#### EXERCISE DIRECTIONS:
Print each record that follows exactly, leaving the pictures behind.

#### EXTRACTED INFORMATION:
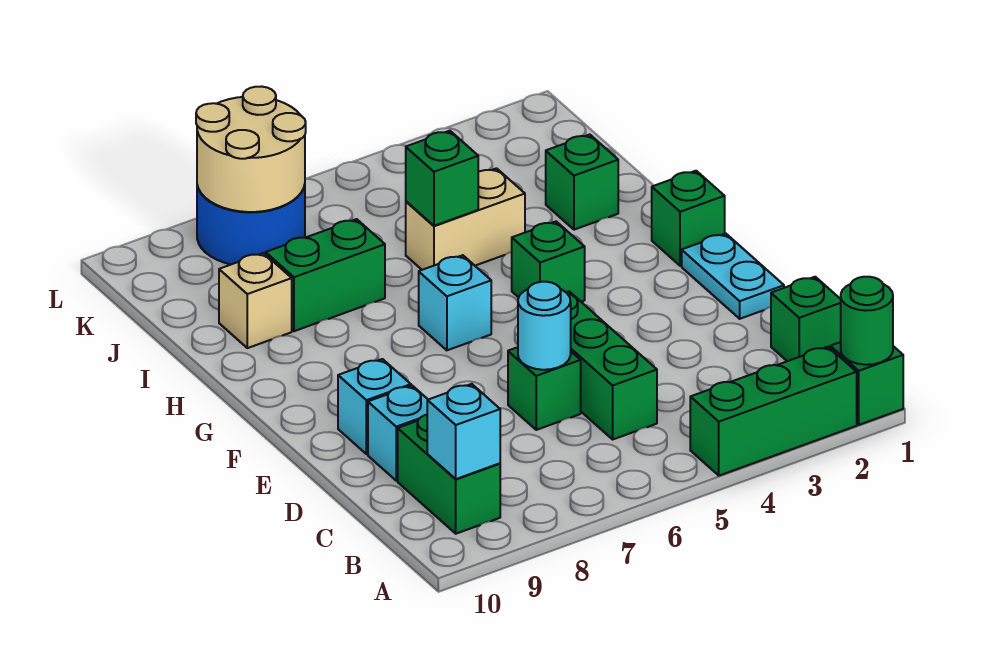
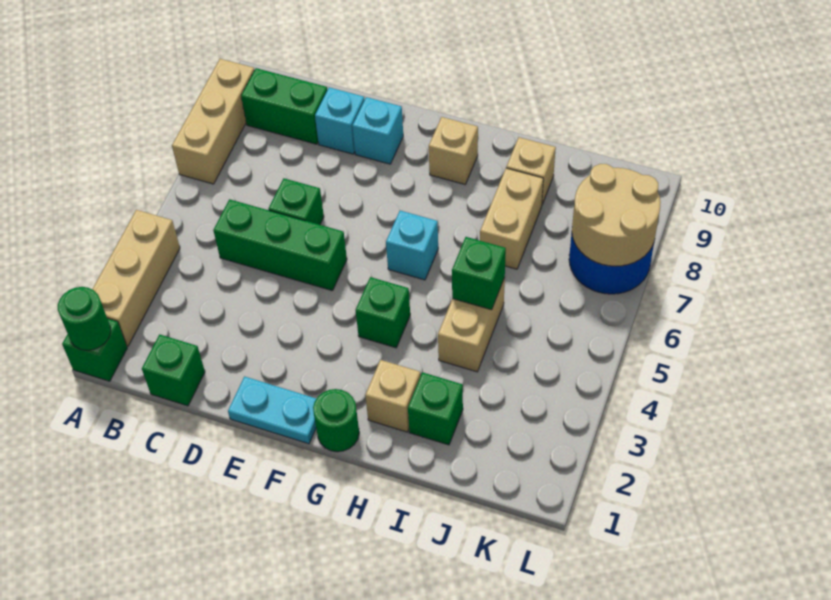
green brick A2:A4 level 1 -> tan brick A2:A4 level 1
none -> tan brick A7:A9 level 1
cyan brick B9 level 2 -> none
cyan round brick D6 level 2 -> none
green brick G1 level 1 -> green round brick G1 level 1
none -> tan brick G9 level 1
none -> tan brick H2 level 1
green brick I7:I8 level 1 -> tan brick I7:I8 level 1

#### RESPONSE BOX:
green brick A2:A4 level 1 -> tan brick A2:A4 level 1
none -> tan brick A7:A9 level 1
cyan brick B9 level 2 -> none
cyan round brick D6 level 2 -> none
green brick G1 level 1 -> green round brick G1 level 1
none -> tan brick G9 level 1
none -> tan brick H2 level 1
green brick I7:I8 level 1 -> tan brick I7:I8 level 1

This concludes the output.